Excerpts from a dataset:
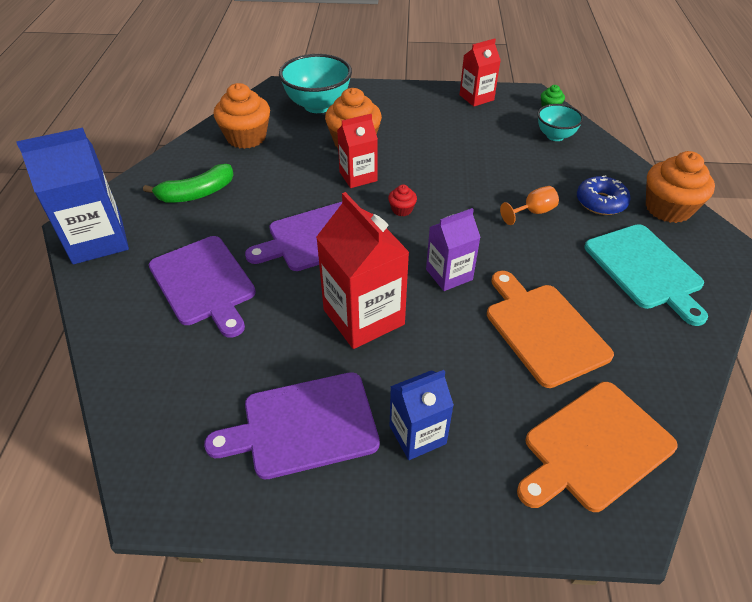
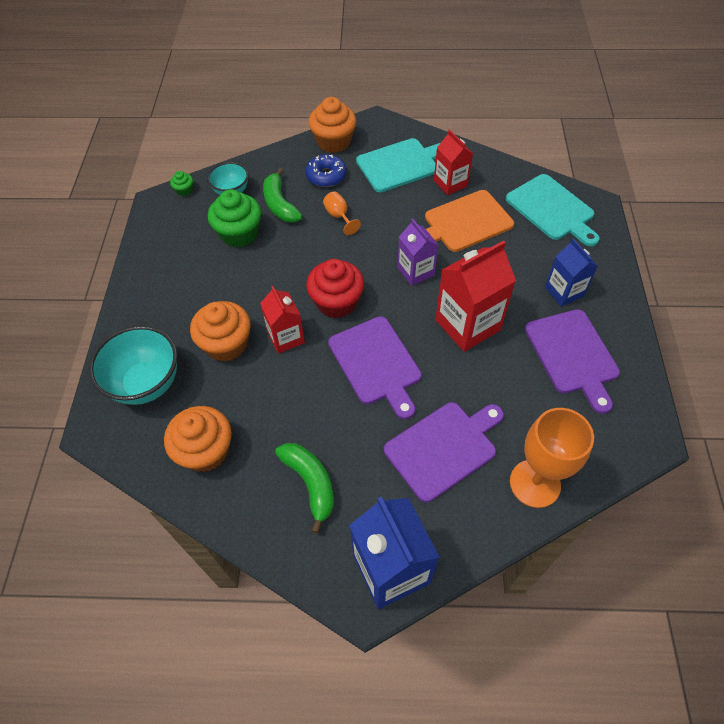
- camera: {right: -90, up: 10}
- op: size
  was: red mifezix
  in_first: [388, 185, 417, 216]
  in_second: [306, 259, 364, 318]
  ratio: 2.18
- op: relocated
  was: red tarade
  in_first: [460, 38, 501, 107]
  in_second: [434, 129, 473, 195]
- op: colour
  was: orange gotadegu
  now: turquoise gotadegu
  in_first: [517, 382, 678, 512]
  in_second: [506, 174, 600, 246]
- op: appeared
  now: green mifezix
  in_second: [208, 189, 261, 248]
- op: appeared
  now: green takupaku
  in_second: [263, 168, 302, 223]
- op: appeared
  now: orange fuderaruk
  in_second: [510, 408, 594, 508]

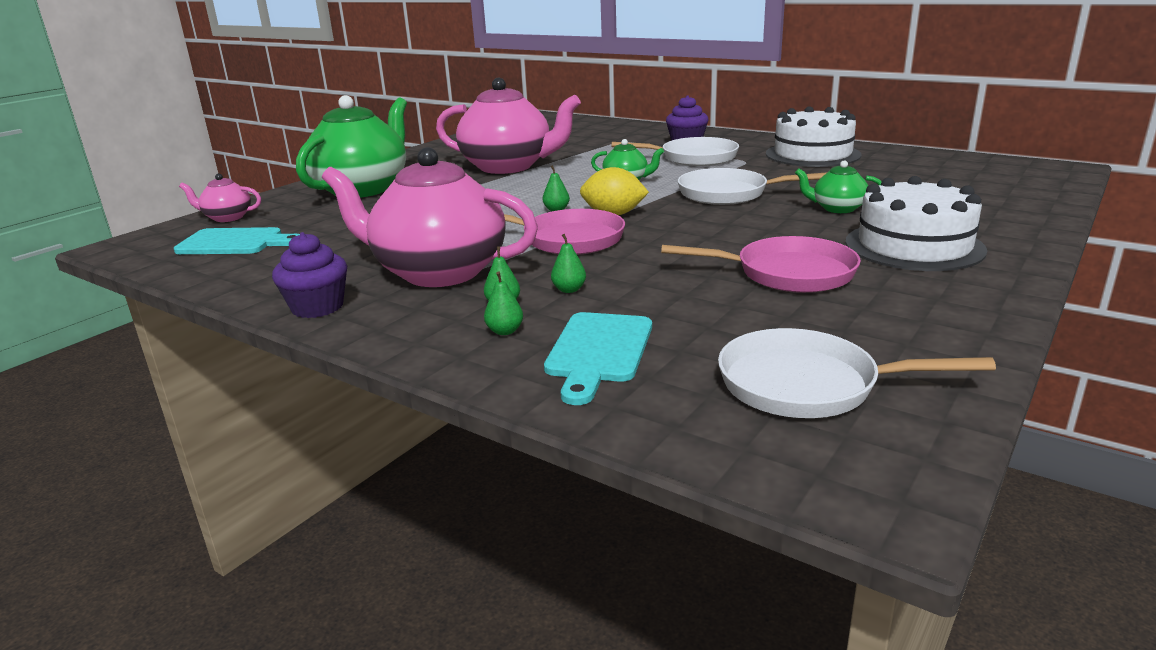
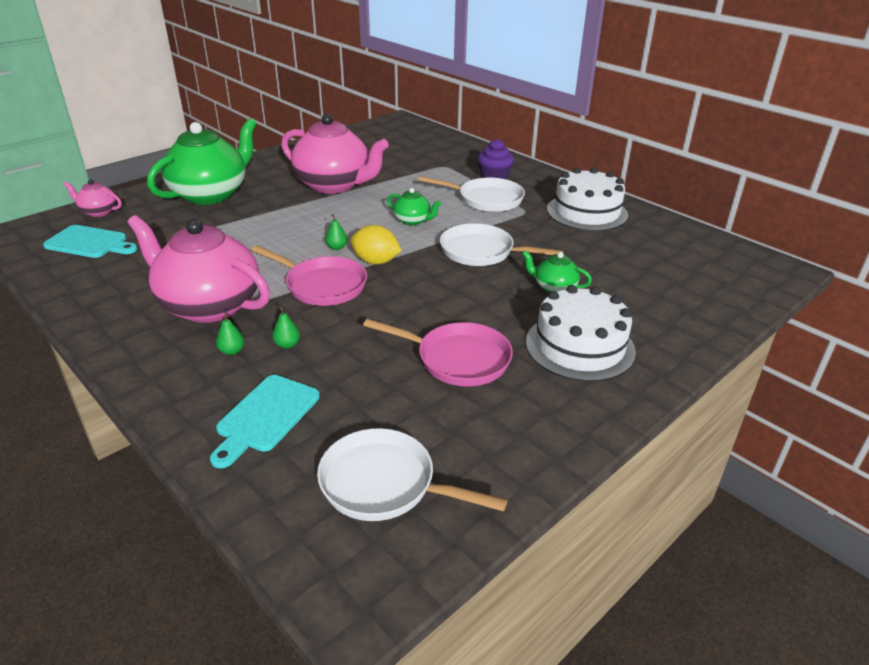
- camera: {right: 10, up: 10}
- op: missing
  was: purple mifezix
  in_first: [272, 232, 347, 318]
- op: missing
  was: green sagodoku
  in_first: [484, 271, 523, 335]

• TASK REQUIREMENTS:
What lines of the data include the word "camera"? Copy each of them.

• RESULT BELOW:
- camera: {right: -90, up: 10}
- camera: {right: 10, up: 10}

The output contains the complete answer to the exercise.